TASK PROMPT:
Where a record contains an image, leave the image out and print the rest exactly.

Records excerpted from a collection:

· · ·

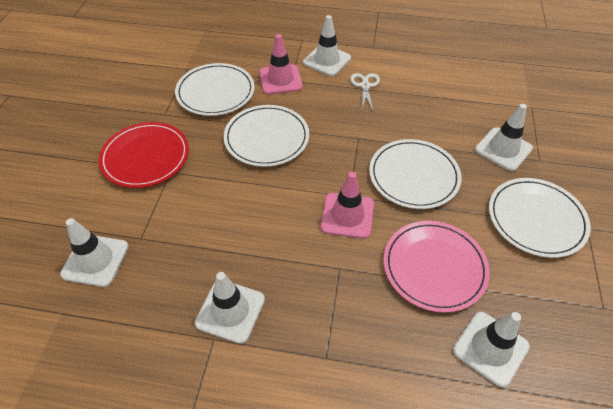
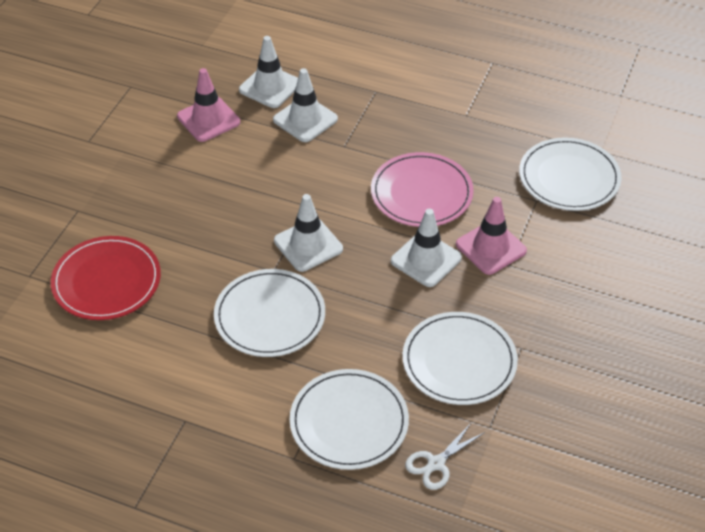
white traffic cone: 5 -> 4

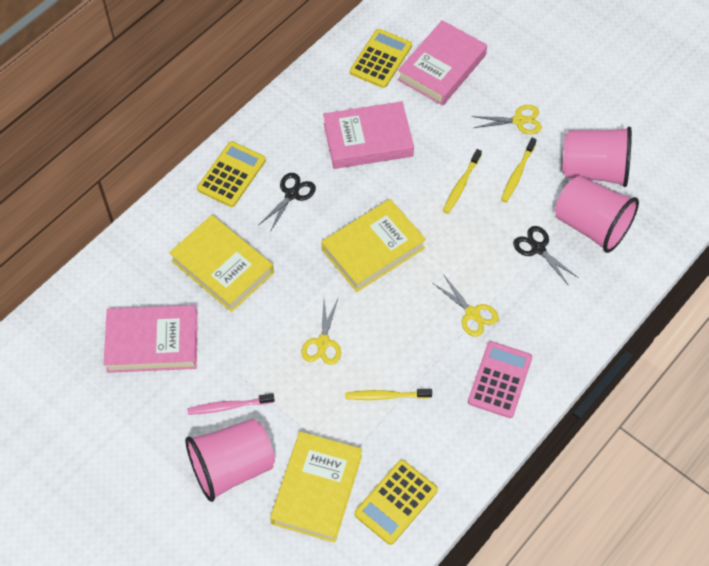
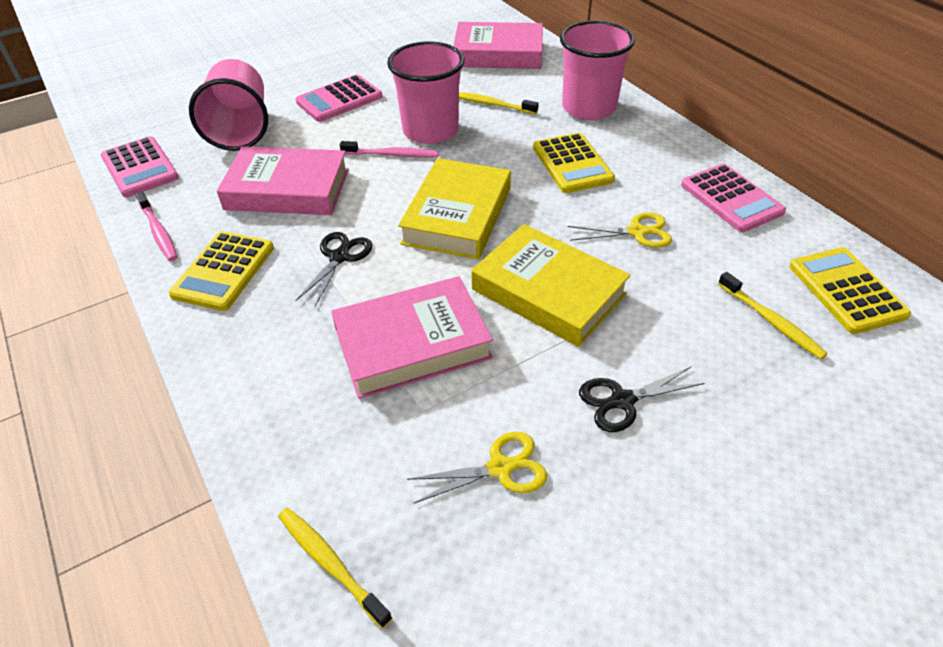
pink calculator: 1 -> 3
pink toothbrush: 1 -> 2
yellow book: 3 -> 2
yellow scissors: 3 -> 2

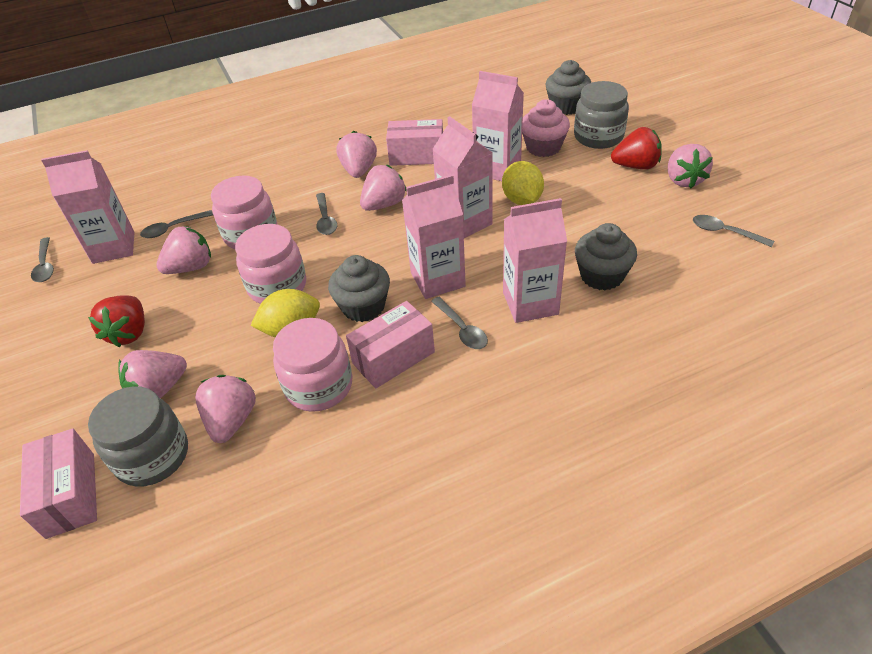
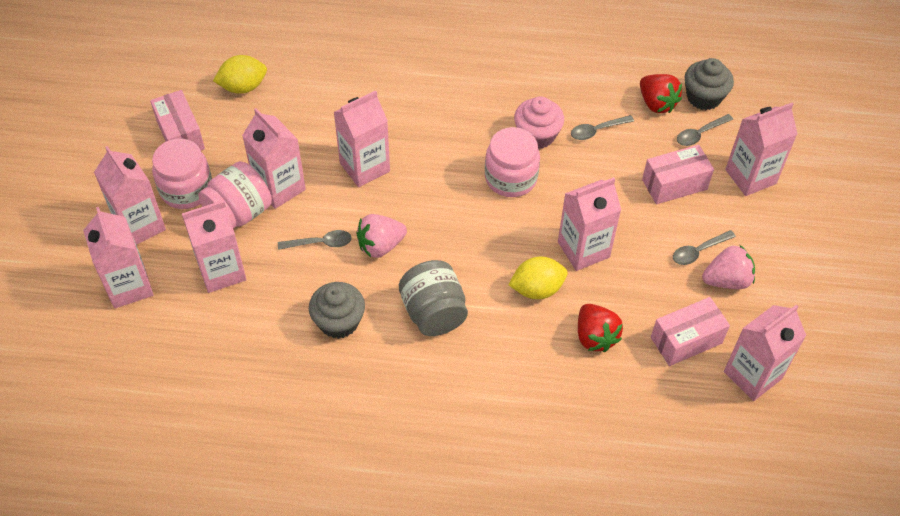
grey cupcake: 3 -> 2
grey jar: 2 -> 1
grey spoon: 5 -> 4
pink carton: 5 -> 8
pink strawberry: 6 -> 2

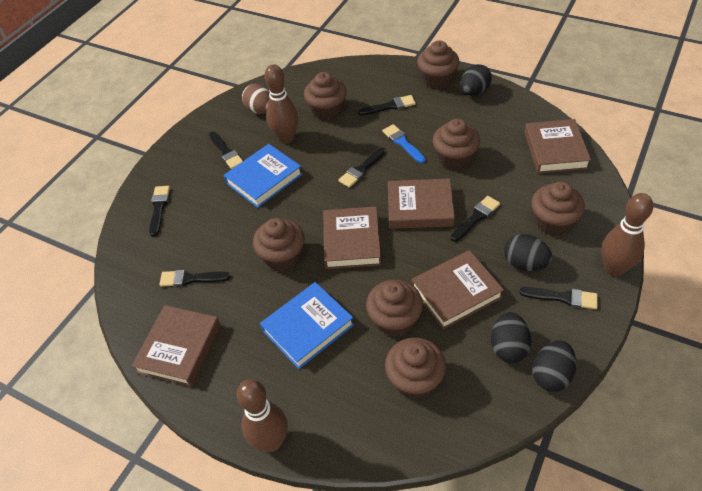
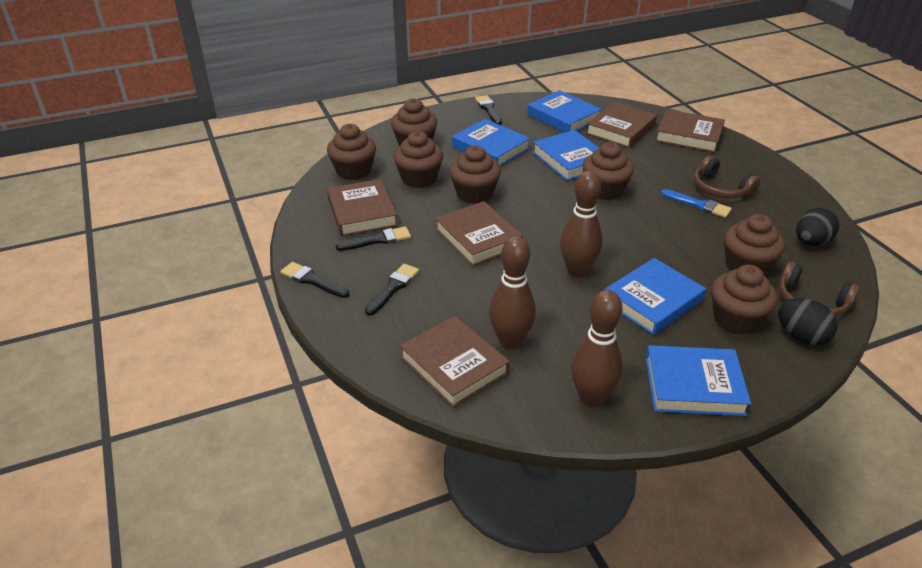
black brush: 7 -> 4
black egg: 4 -> 2
blue book: 2 -> 5
brown egg: 1 -> 0
brown headphones: 0 -> 2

· · ·

WRITTEN ANSWER:
white traffic cone: 5 -> 4

pink calculator: 1 -> 3
pink toothbrush: 1 -> 2
yellow book: 3 -> 2
yellow scissors: 3 -> 2

grey cupcake: 3 -> 2
grey jar: 2 -> 1
grey spoon: 5 -> 4
pink carton: 5 -> 8
pink strawberry: 6 -> 2

black brush: 7 -> 4
black egg: 4 -> 2
blue book: 2 -> 5
brown egg: 1 -> 0
brown headphones: 0 -> 2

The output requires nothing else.